■ EXERCISE DETAILS:
Copy out each line of the listing that has the word "purple" in it.

■ TASK INPUTS:
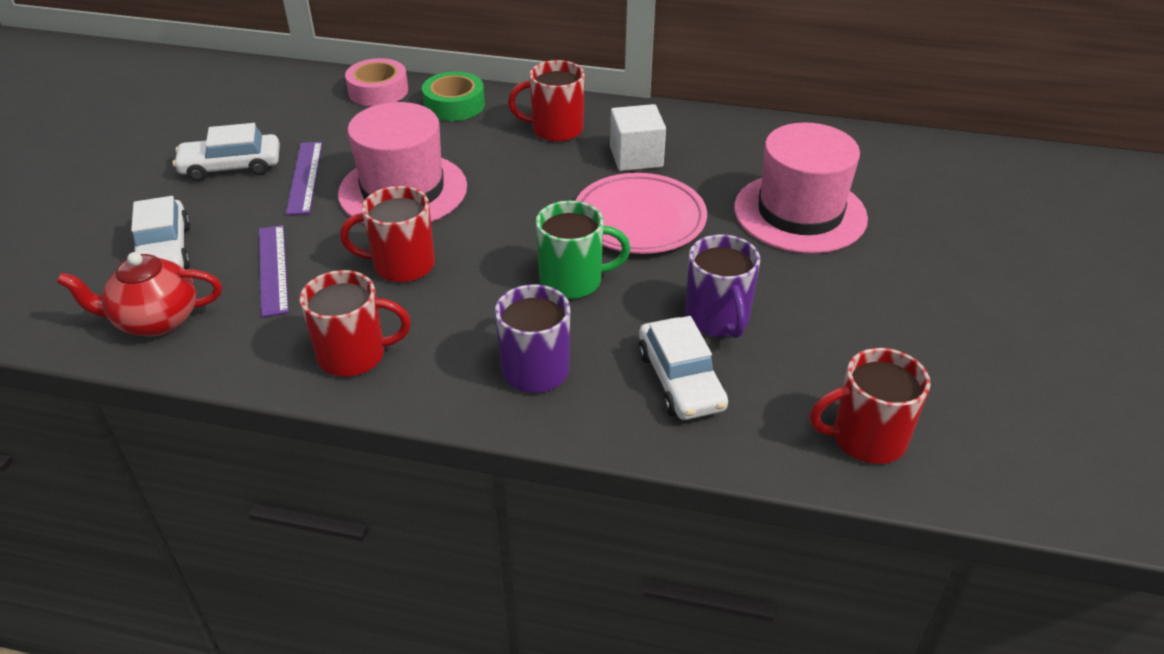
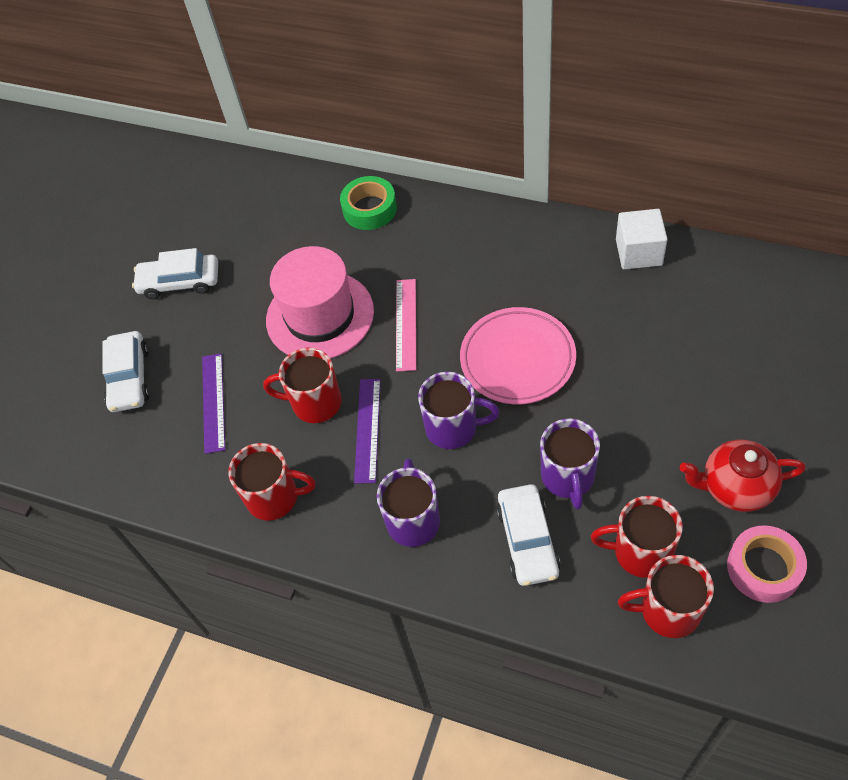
camera: 15 degrees right, 15 degrees up
(156, 320) = (126, 452): red teapot -> red teapot (735, 487)
(305, 177) = (239, 297): purple ruler -> purple ruler (367, 429)
(378, 91) = (304, 189): pink tape -> pink tape (763, 568)
(505, 194) = (406, 324): none -> pink ruler
(555, 130) = (456, 244): red mug -> red mug (640, 552)
(573, 281) = (453, 428): green mug -> purple mug
(636, 157) = (524, 281): white cube -> white cube (639, 252)
(800, 213) = (661, 357): pink hat -> none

■ EXERCISE RESULT:
(305, 177) = (239, 297): purple ruler -> purple ruler (367, 429)
(573, 281) = (453, 428): green mug -> purple mug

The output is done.